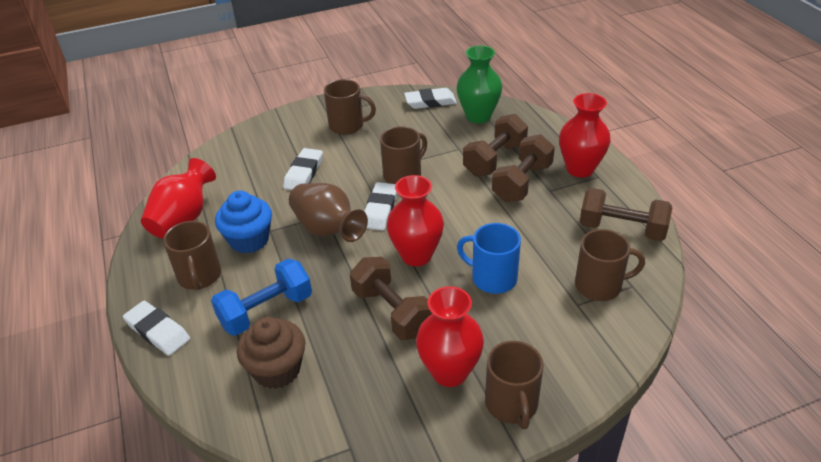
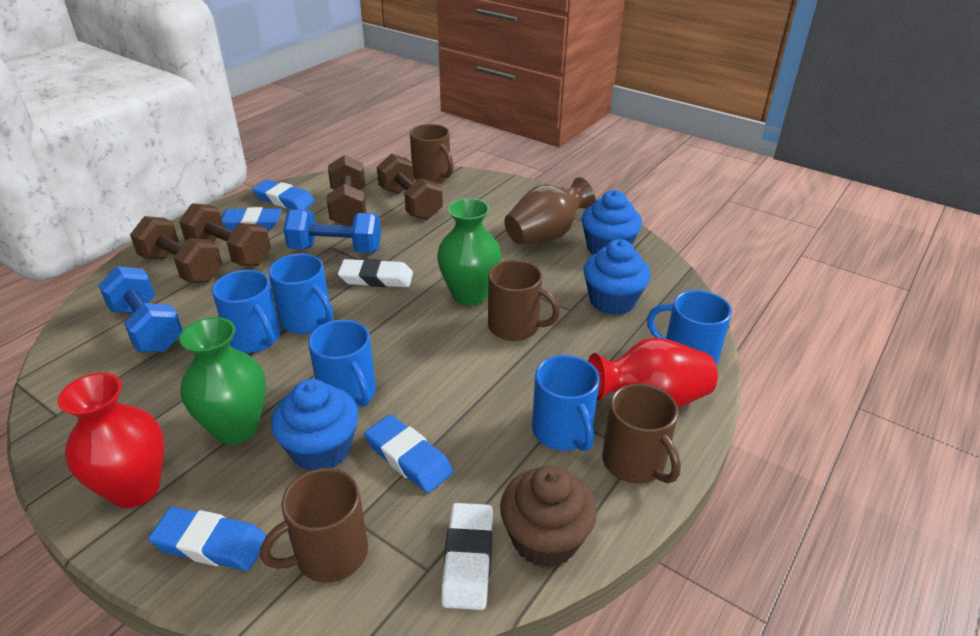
blue cupcake: 1 -> 3
blue dumbbell: 1 -> 2
blue eraser: 0 -> 4
blue mug: 1 -> 5
brown mug: 5 -> 4
green vase: 1 -> 2
red vase: 4 -> 2
white eraser: 4 -> 2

= = =

Work item
Show the lines of the listing above with "blue".

Task solution
blue cupcake: 1 -> 3
blue dumbbell: 1 -> 2
blue eraser: 0 -> 4
blue mug: 1 -> 5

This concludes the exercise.